What needs to be done –
Copy the data word for word, keeping every line.

*** Opening of Data for processing ***

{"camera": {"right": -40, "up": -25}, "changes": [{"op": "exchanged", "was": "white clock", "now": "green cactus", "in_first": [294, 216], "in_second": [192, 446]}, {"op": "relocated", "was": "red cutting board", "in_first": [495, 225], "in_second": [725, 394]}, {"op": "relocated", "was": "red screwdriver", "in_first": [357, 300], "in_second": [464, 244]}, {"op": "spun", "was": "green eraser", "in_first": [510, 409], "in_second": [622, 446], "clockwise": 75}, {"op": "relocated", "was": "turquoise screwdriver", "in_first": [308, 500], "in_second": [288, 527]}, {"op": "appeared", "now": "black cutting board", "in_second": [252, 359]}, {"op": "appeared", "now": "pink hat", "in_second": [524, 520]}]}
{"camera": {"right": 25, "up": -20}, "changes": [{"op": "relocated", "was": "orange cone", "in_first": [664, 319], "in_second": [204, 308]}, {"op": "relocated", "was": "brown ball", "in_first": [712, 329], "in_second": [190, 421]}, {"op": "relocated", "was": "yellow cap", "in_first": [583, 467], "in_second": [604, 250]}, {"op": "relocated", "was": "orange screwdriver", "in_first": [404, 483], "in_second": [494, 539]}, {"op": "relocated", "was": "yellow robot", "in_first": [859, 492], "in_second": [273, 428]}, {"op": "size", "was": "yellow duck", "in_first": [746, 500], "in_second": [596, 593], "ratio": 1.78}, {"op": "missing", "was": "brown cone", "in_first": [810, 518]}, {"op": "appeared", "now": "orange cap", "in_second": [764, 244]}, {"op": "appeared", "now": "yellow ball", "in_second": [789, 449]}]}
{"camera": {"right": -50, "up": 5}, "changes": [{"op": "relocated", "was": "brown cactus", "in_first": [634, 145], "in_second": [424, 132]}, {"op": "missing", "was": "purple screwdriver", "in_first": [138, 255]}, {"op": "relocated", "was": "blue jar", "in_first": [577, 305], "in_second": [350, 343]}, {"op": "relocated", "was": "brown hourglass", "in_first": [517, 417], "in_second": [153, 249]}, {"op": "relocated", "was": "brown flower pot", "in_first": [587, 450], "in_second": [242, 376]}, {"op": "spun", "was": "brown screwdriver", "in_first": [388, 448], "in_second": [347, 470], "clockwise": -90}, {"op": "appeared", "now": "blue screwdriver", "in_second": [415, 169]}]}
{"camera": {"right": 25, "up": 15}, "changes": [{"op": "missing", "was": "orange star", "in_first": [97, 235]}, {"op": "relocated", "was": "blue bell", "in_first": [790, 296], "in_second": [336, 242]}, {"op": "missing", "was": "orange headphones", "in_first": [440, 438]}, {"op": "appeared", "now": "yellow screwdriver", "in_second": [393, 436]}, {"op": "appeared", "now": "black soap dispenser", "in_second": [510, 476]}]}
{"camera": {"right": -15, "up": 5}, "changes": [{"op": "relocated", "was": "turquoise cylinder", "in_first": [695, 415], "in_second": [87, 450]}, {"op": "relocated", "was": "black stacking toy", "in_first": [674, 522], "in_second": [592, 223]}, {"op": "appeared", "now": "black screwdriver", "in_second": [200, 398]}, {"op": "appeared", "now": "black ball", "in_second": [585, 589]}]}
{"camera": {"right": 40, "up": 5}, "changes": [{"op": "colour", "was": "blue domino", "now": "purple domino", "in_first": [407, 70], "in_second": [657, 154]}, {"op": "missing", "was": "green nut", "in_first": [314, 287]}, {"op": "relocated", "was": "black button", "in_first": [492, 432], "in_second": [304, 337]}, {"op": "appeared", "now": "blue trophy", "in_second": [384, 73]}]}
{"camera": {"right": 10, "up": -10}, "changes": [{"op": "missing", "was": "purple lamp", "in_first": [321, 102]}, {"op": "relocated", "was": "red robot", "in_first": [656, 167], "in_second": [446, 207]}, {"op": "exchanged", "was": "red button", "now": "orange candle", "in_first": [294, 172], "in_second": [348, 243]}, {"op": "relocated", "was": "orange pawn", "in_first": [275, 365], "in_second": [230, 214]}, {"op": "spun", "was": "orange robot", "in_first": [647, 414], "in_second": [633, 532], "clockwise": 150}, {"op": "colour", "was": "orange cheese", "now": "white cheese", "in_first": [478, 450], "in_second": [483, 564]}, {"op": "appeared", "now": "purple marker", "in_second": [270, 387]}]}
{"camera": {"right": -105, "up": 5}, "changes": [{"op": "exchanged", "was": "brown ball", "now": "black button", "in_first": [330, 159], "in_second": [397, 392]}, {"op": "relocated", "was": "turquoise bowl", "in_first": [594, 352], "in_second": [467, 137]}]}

*** Close of Data for processing ***

Exercise result –
{"camera": {"right": -40, "up": -25}, "changes": [{"op": "exchanged", "was": "white clock", "now": "green cactus", "in_first": [294, 216], "in_second": [192, 446]}, {"op": "relocated", "was": "red cutting board", "in_first": [495, 225], "in_second": [725, 394]}, {"op": "relocated", "was": "red screwdriver", "in_first": [357, 300], "in_second": [464, 244]}, {"op": "spun", "was": "green eraser", "in_first": [510, 409], "in_second": [622, 446], "clockwise": 75}, {"op": "relocated", "was": "turquoise screwdriver", "in_first": [308, 500], "in_second": [288, 527]}, {"op": "appeared", "now": "black cutting board", "in_second": [252, 359]}, {"op": "appeared", "now": "pink hat", "in_second": [524, 520]}]}
{"camera": {"right": 25, "up": -20}, "changes": [{"op": "relocated", "was": "orange cone", "in_first": [664, 319], "in_second": [204, 308]}, {"op": "relocated", "was": "brown ball", "in_first": [712, 329], "in_second": [190, 421]}, {"op": "relocated", "was": "yellow cap", "in_first": [583, 467], "in_second": [604, 250]}, {"op": "relocated", "was": "orange screwdriver", "in_first": [404, 483], "in_second": [494, 539]}, {"op": "relocated", "was": "yellow robot", "in_first": [859, 492], "in_second": [273, 428]}, {"op": "size", "was": "yellow duck", "in_first": [746, 500], "in_second": [596, 593], "ratio": 1.78}, {"op": "missing", "was": "brown cone", "in_first": [810, 518]}, {"op": "appeared", "now": "orange cap", "in_second": [764, 244]}, {"op": "appeared", "now": "yellow ball", "in_second": [789, 449]}]}
{"camera": {"right": -50, "up": 5}, "changes": [{"op": "relocated", "was": "brown cactus", "in_first": [634, 145], "in_second": [424, 132]}, {"op": "missing", "was": "purple screwdriver", "in_first": [138, 255]}, {"op": "relocated", "was": "blue jar", "in_first": [577, 305], "in_second": [350, 343]}, {"op": "relocated", "was": "brown hourglass", "in_first": [517, 417], "in_second": [153, 249]}, {"op": "relocated", "was": "brown flower pot", "in_first": [587, 450], "in_second": [242, 376]}, {"op": "spun", "was": "brown screwdriver", "in_first": [388, 448], "in_second": [347, 470], "clockwise": -90}, {"op": "appeared", "now": "blue screwdriver", "in_second": [415, 169]}]}
{"camera": {"right": 25, "up": 15}, "changes": [{"op": "missing", "was": "orange star", "in_first": [97, 235]}, {"op": "relocated", "was": "blue bell", "in_first": [790, 296], "in_second": [336, 242]}, {"op": "missing", "was": "orange headphones", "in_first": [440, 438]}, {"op": "appeared", "now": "yellow screwdriver", "in_second": [393, 436]}, {"op": "appeared", "now": "black soap dispenser", "in_second": [510, 476]}]}
{"camera": {"right": -15, "up": 5}, "changes": [{"op": "relocated", "was": "turquoise cylinder", "in_first": [695, 415], "in_second": [87, 450]}, {"op": "relocated", "was": "black stacking toy", "in_first": [674, 522], "in_second": [592, 223]}, {"op": "appeared", "now": "black screwdriver", "in_second": [200, 398]}, {"op": "appeared", "now": "black ball", "in_second": [585, 589]}]}
{"camera": {"right": 40, "up": 5}, "changes": [{"op": "colour", "was": "blue domino", "now": "purple domino", "in_first": [407, 70], "in_second": [657, 154]}, {"op": "missing", "was": "green nut", "in_first": [314, 287]}, {"op": "relocated", "was": "black button", "in_first": [492, 432], "in_second": [304, 337]}, {"op": "appeared", "now": "blue trophy", "in_second": [384, 73]}]}
{"camera": {"right": 10, "up": -10}, "changes": [{"op": "missing", "was": "purple lamp", "in_first": [321, 102]}, {"op": "relocated", "was": "red robot", "in_first": [656, 167], "in_second": [446, 207]}, {"op": "exchanged", "was": "red button", "now": "orange candle", "in_first": [294, 172], "in_second": [348, 243]}, {"op": "relocated", "was": "orange pawn", "in_first": [275, 365], "in_second": [230, 214]}, {"op": "spun", "was": "orange robot", "in_first": [647, 414], "in_second": [633, 532], "clockwise": 150}, {"op": "colour", "was": "orange cheese", "now": "white cheese", "in_first": [478, 450], "in_second": [483, 564]}, {"op": "appeared", "now": "purple marker", "in_second": [270, 387]}]}
{"camera": {"right": -105, "up": 5}, "changes": [{"op": "exchanged", "was": "brown ball", "now": "black button", "in_first": [330, 159], "in_second": [397, 392]}, {"op": "relocated", "was": "turquoise bowl", "in_first": [594, 352], "in_second": [467, 137]}]}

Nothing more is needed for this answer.